### Required action
Images aside, the whole listing should be written out word for word.

### Information provided
╭──
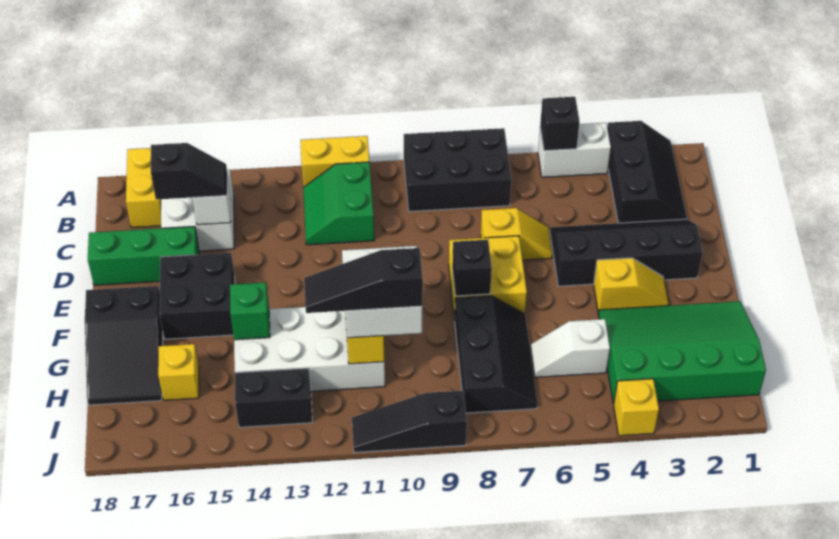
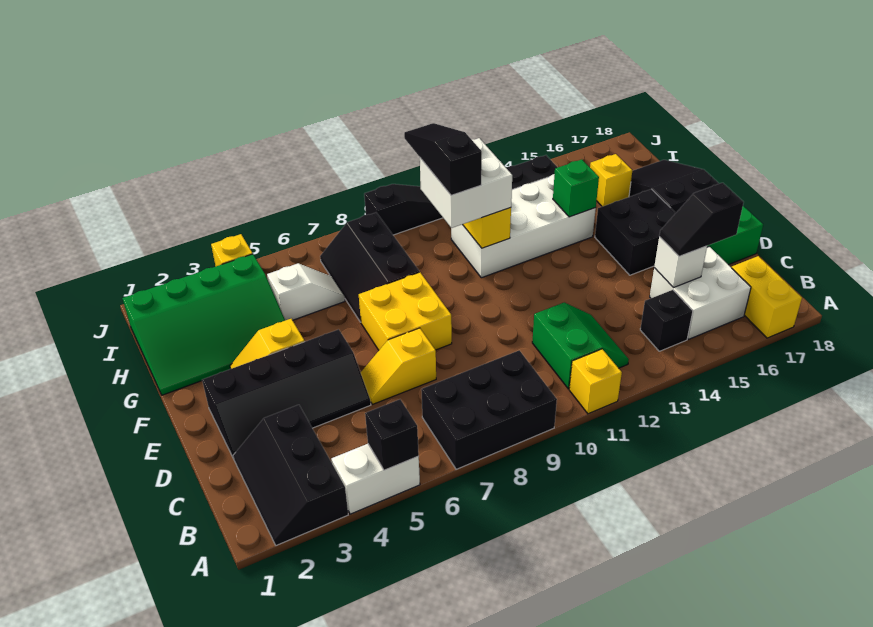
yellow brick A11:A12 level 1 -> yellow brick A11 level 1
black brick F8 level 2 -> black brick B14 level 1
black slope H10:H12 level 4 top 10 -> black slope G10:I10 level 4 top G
╰──
### Task output
yellow brick A11:A12 level 1 -> yellow brick A11 level 1
black brick F8 level 2 -> black brick B14 level 1
black slope H10:H12 level 4 top 10 -> black slope G10:I10 level 4 top G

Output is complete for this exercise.